*** GIVEN MATERIAL Section Begins ***

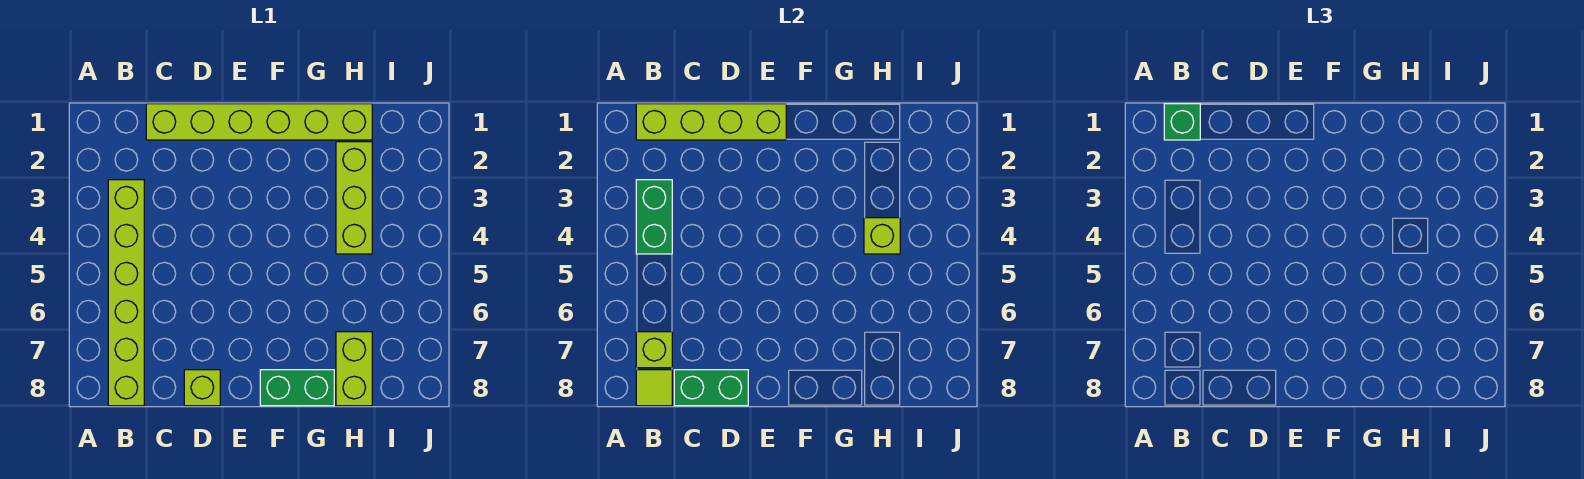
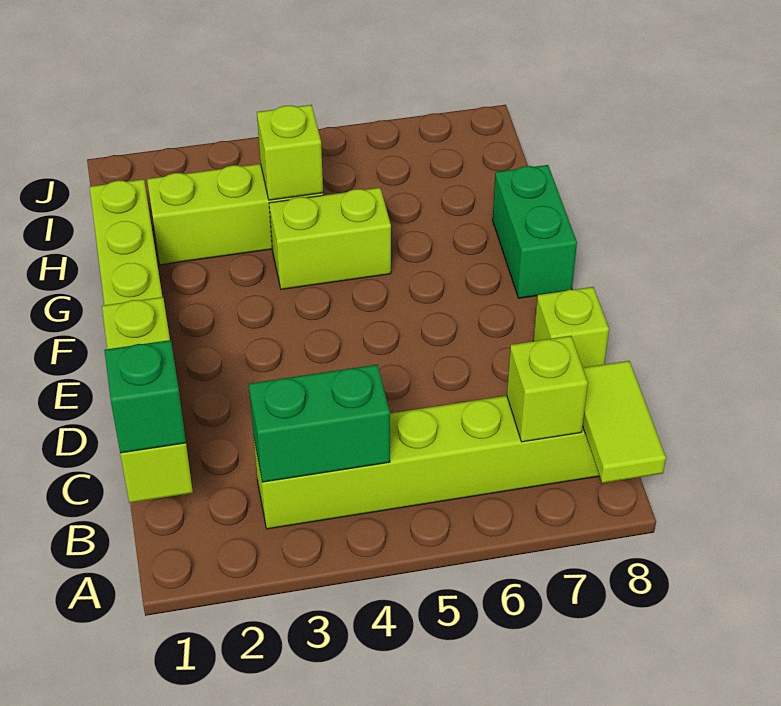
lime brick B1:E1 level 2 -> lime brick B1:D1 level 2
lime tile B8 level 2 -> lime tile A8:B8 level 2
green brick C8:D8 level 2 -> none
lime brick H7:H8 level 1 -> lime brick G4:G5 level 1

*** GIVEN MATERIAL Section Ends ***

*WHAT TO WORK ON*:
Look over the material above and report each line holding "brick".

*COMPLETED TASK*:
lime brick B1:E1 level 2 -> lime brick B1:D1 level 2
green brick C8:D8 level 2 -> none
lime brick H7:H8 level 1 -> lime brick G4:G5 level 1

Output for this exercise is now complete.